Beginning with the line that holds "R1: none -> 12k (+3V3, N016)", copy each line exactly through the end of the entries, but leave the pictures out.

[Before-and-after change records]
= Beginning of Section =
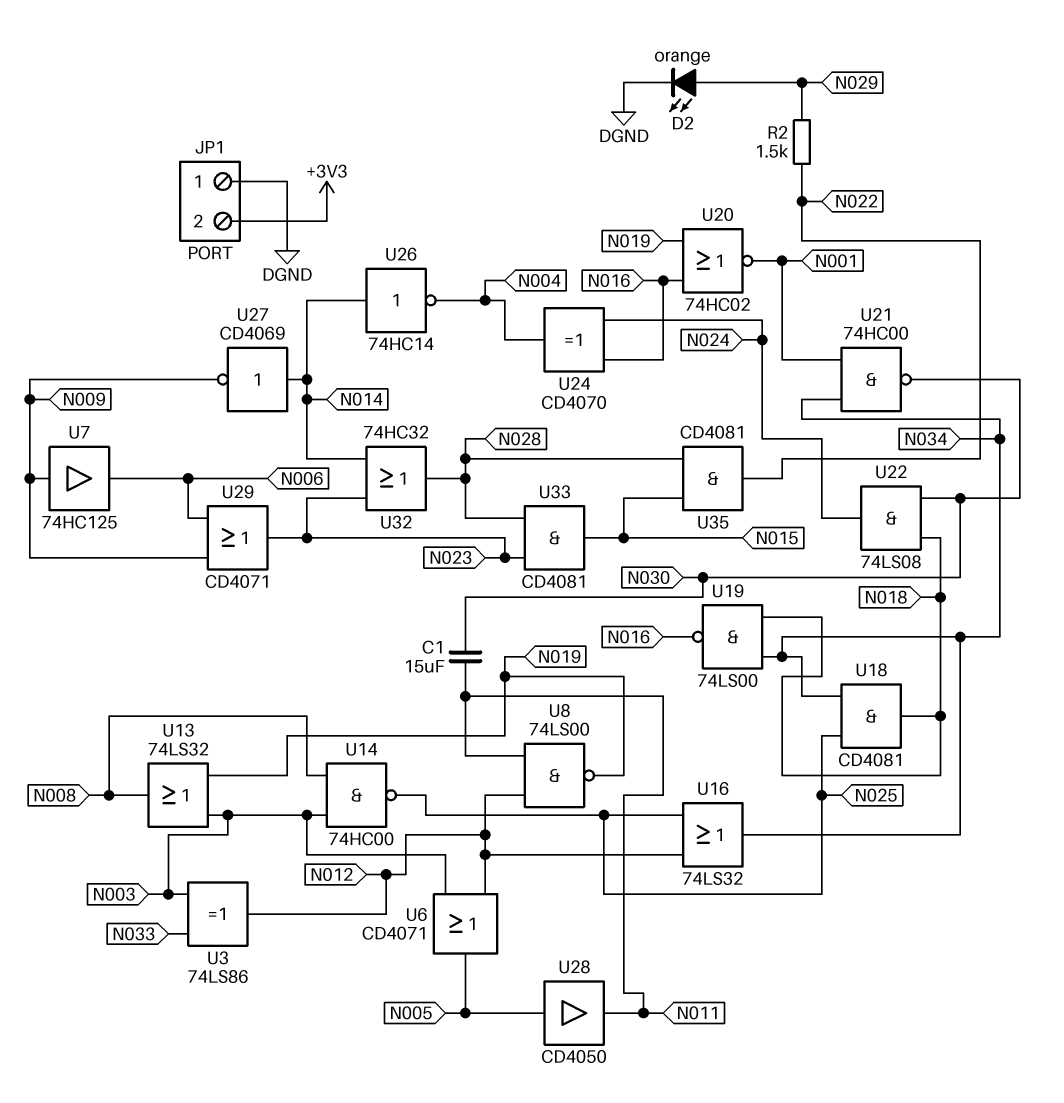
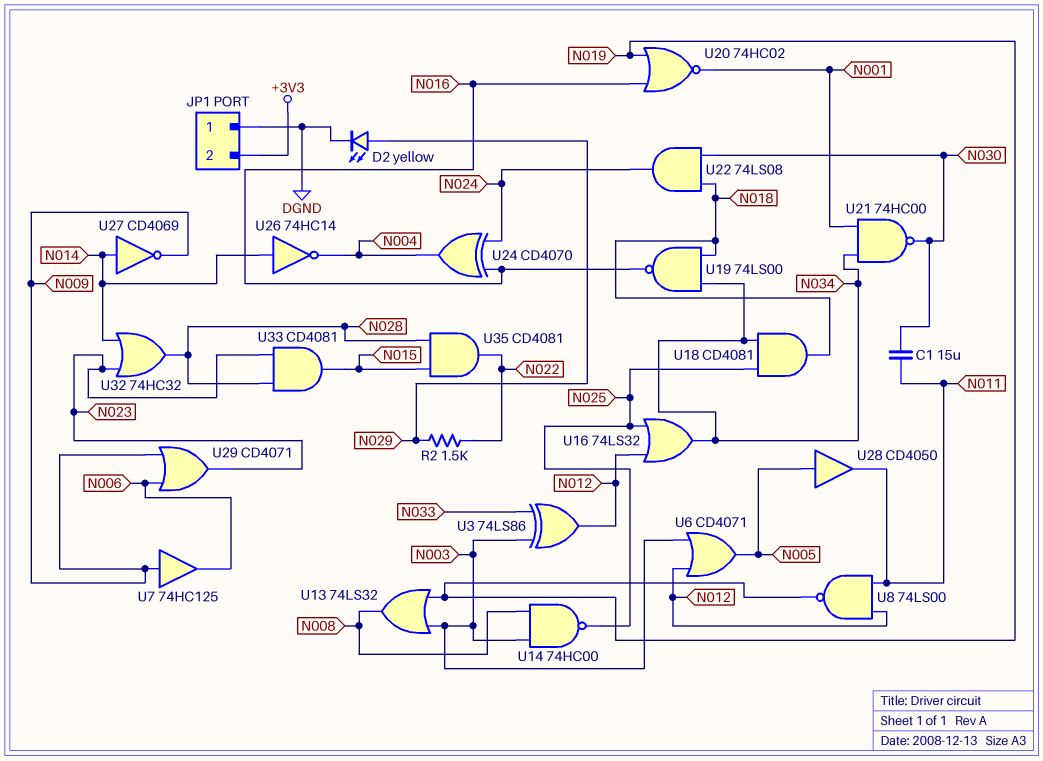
D2: LED orange (A N029, K DGND) -> LED yellow (A N029, K DGND)

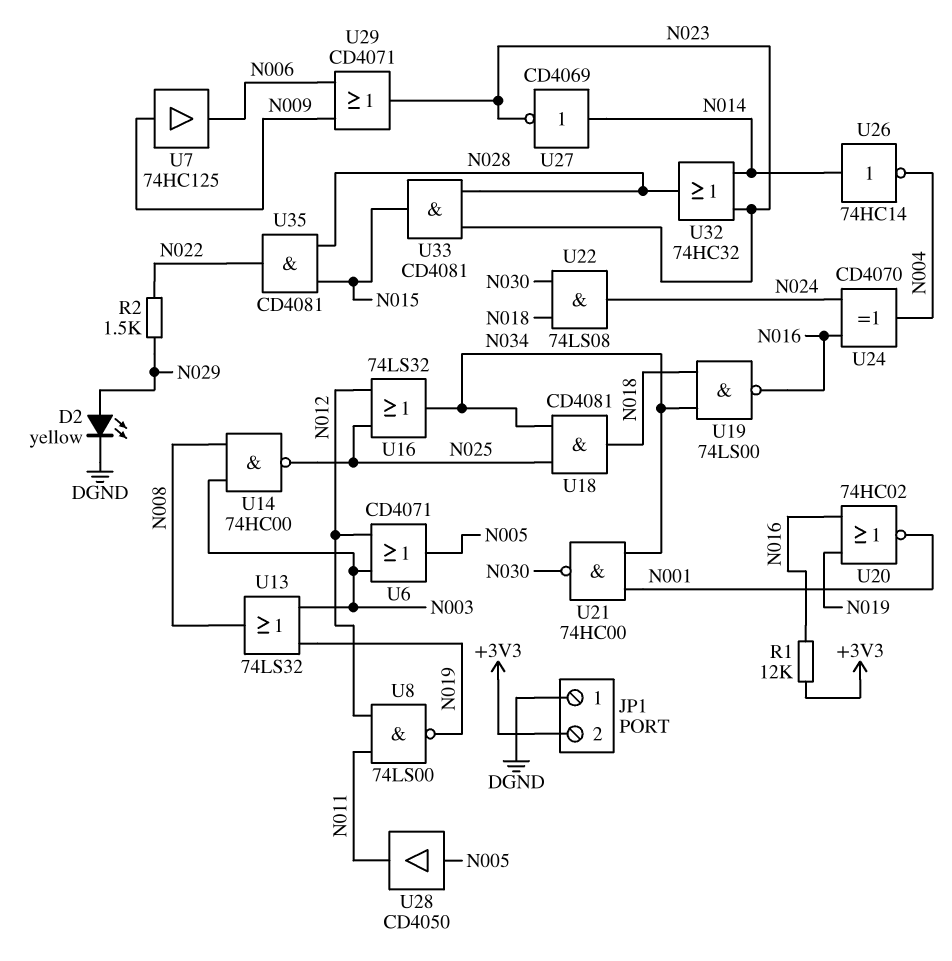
C1: 15uF (N011, N030) -> none
R1: none -> 12k (+3V3, N016)
U3: XOR 74LS86 (in N003, in N033, out N012) -> none
U27: NOT CD4069 (in N014, out N009) -> NOT CD4069 (in N014, out N023)

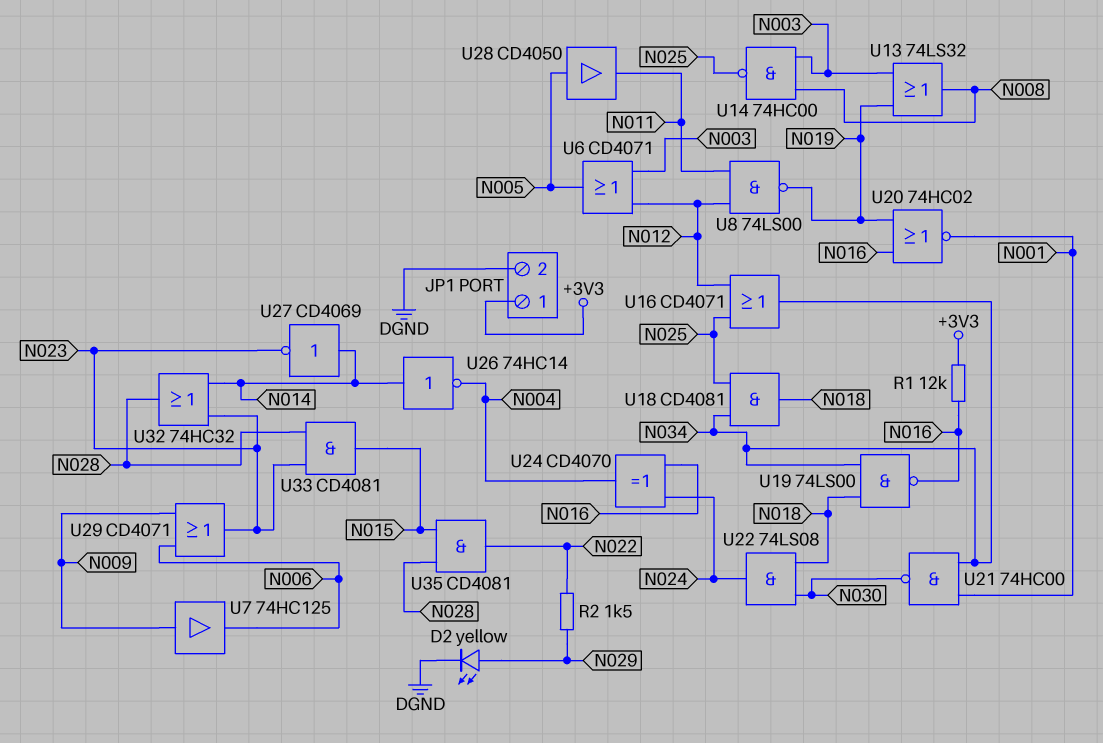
JP1 pin 1: DGND -> +3V3
JP1 pin 2: +3V3 -> DGND
U16: OR 74LS32 (in N012, in N025, out N034) -> OR CD4071 (in N012, in N025, out N034)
= End of Section =
*Solution*
R1: none -> 12k (+3V3, N016)
U3: XOR 74LS86 (in N003, in N033, out N012) -> none
U27: NOT CD4069 (in N014, out N009) -> NOT CD4069 (in N014, out N023)

JP1 pin 1: DGND -> +3V3
JP1 pin 2: +3V3 -> DGND
U16: OR 74LS32 (in N012, in N025, out N034) -> OR CD4071 (in N012, in N025, out N034)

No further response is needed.